● **Activity**
Please give every line below again exactly, but not its pictures.

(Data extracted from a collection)

______

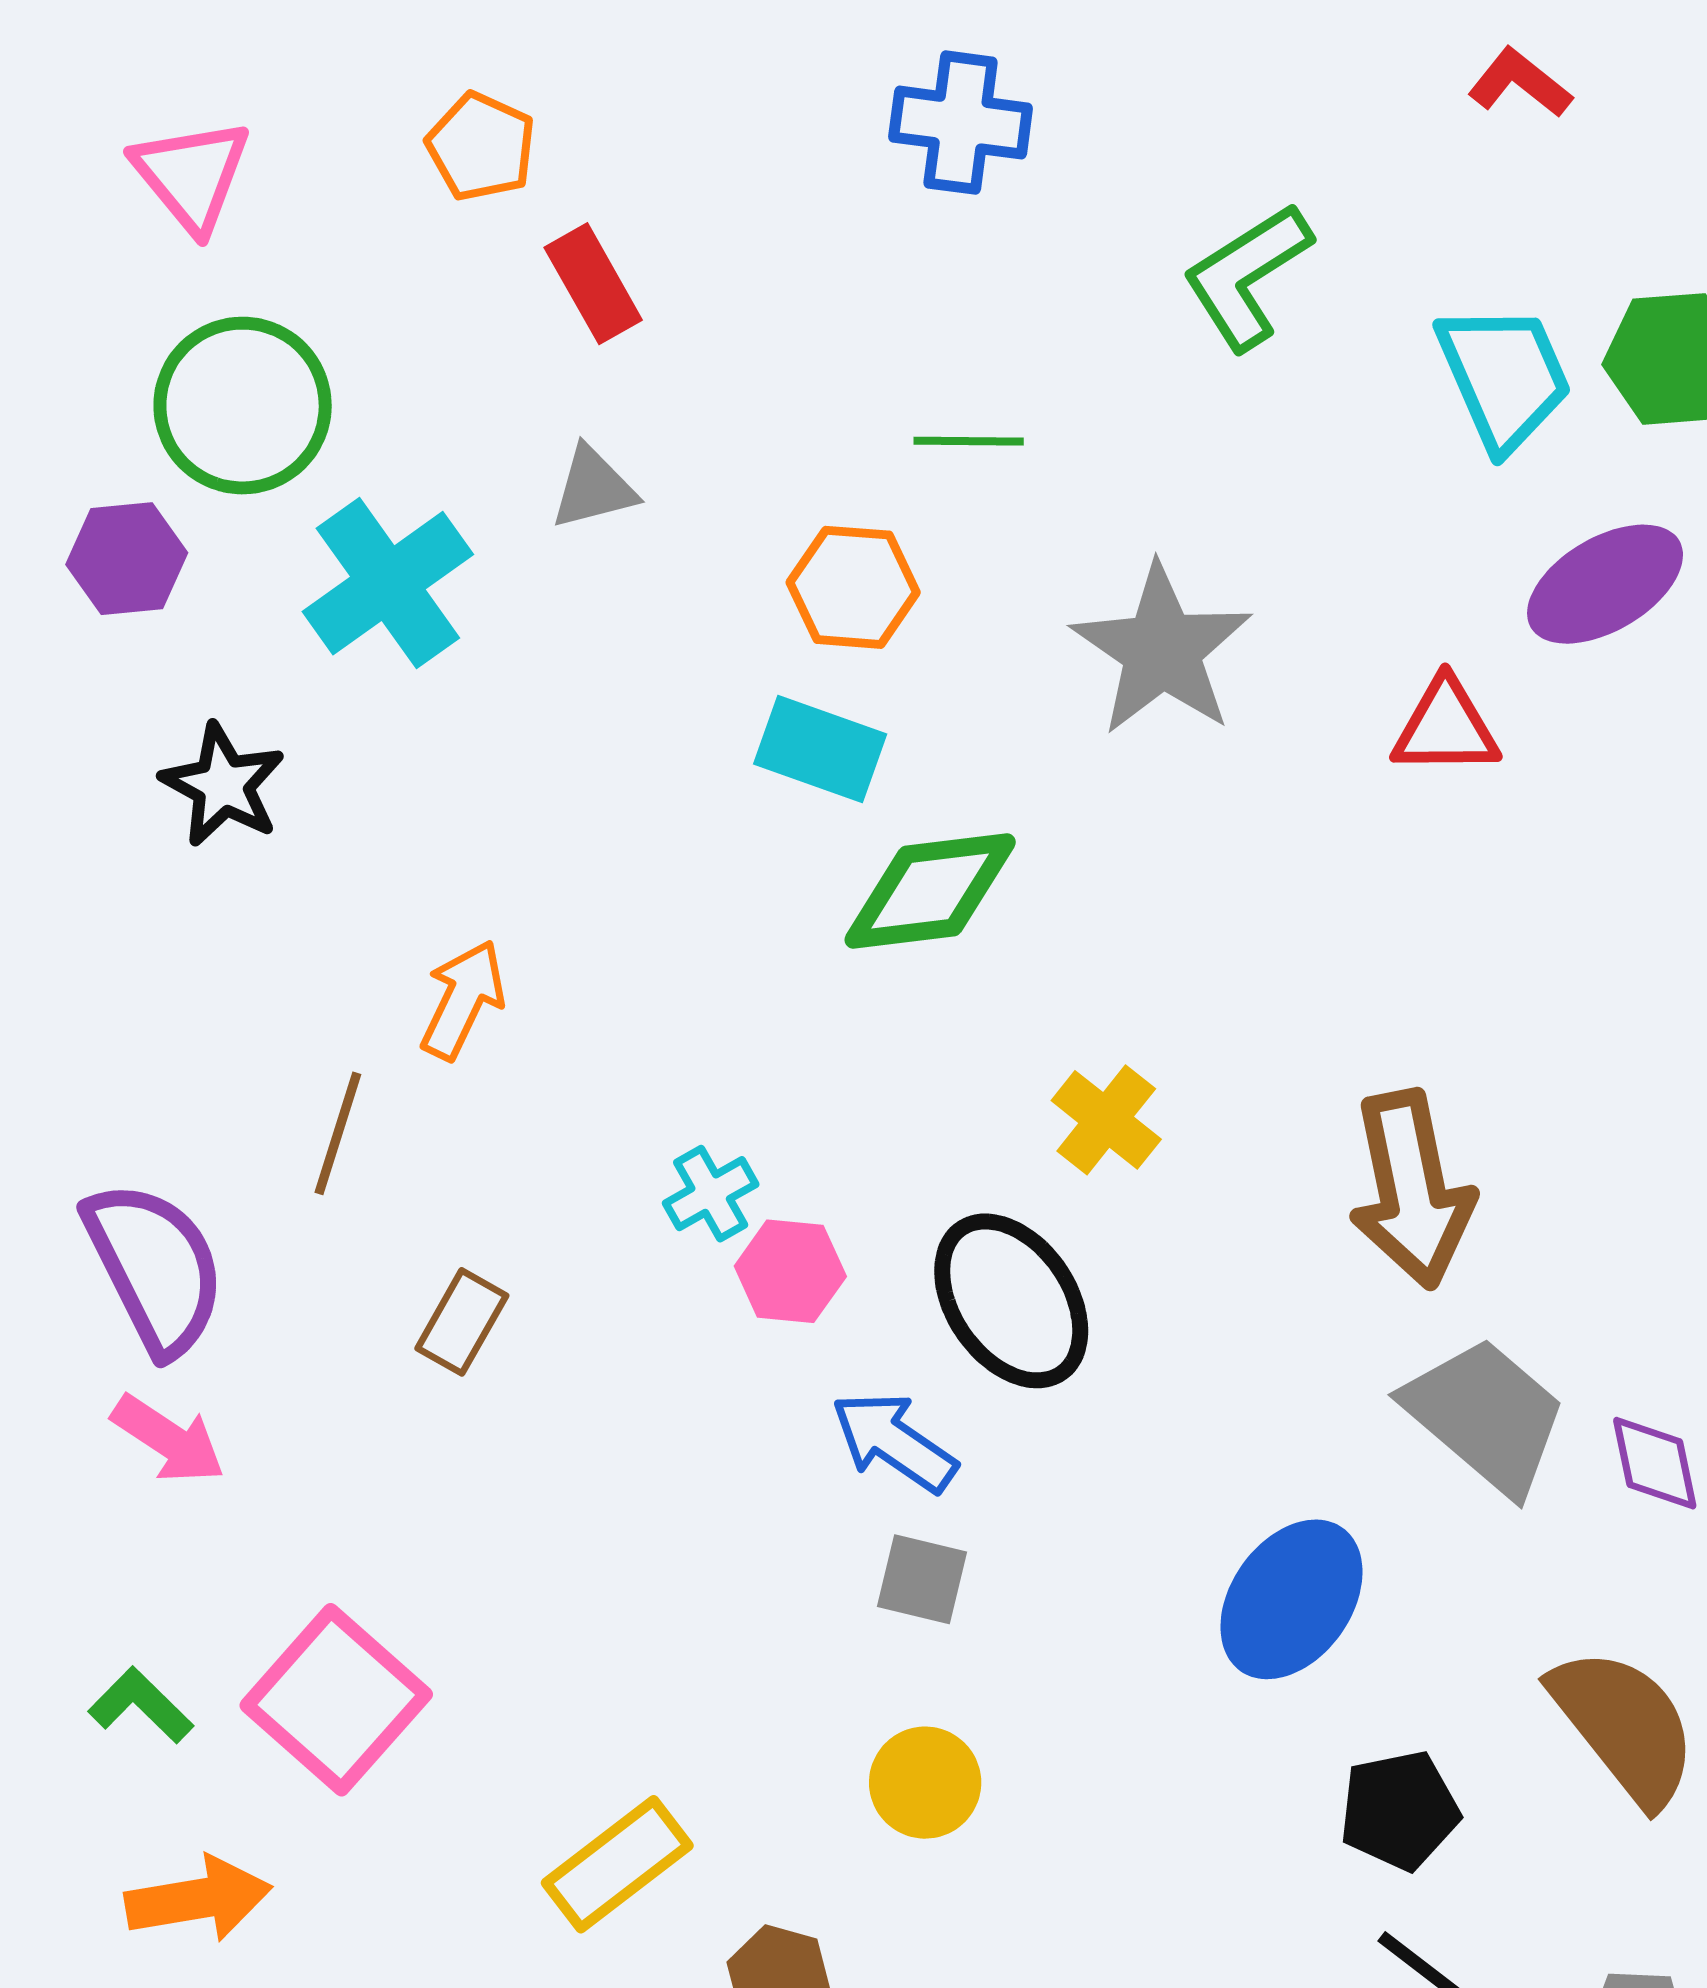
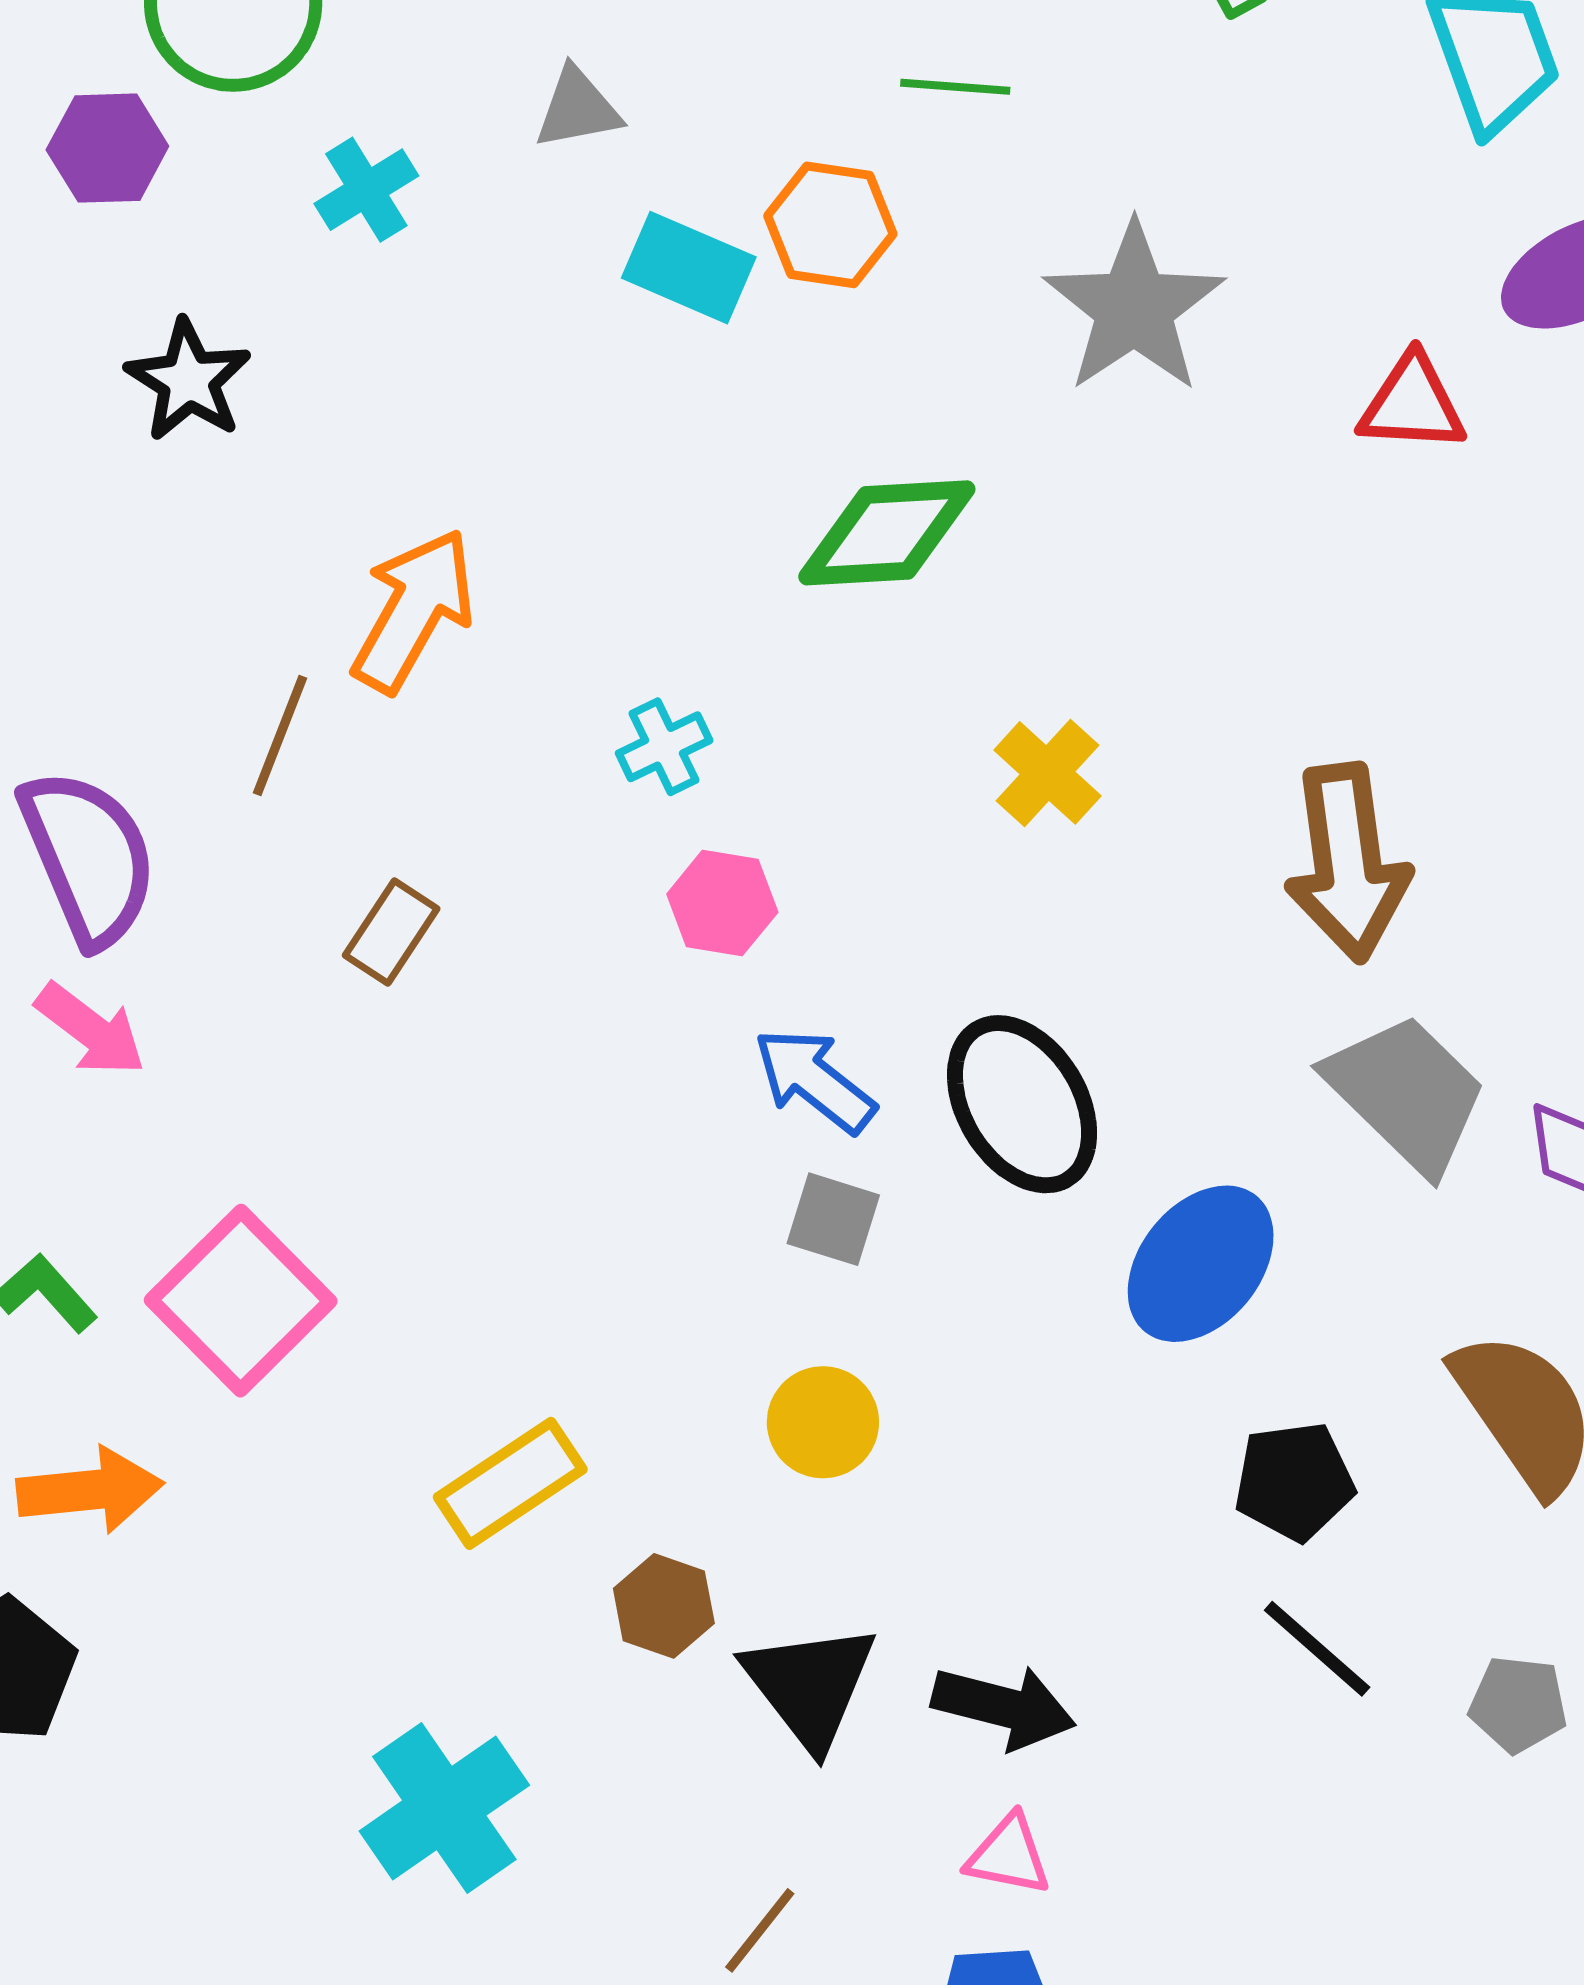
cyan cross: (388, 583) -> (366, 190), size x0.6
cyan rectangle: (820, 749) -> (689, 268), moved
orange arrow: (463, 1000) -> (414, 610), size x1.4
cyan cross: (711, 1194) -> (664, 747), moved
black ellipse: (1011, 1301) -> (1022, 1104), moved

______

● **Answer for this exercise**
cyan cross: (388, 583) -> (366, 190), size x0.6
cyan rectangle: (820, 749) -> (689, 268), moved
orange arrow: (463, 1000) -> (414, 610), size x1.4
cyan cross: (711, 1194) -> (664, 747), moved
black ellipse: (1011, 1301) -> (1022, 1104), moved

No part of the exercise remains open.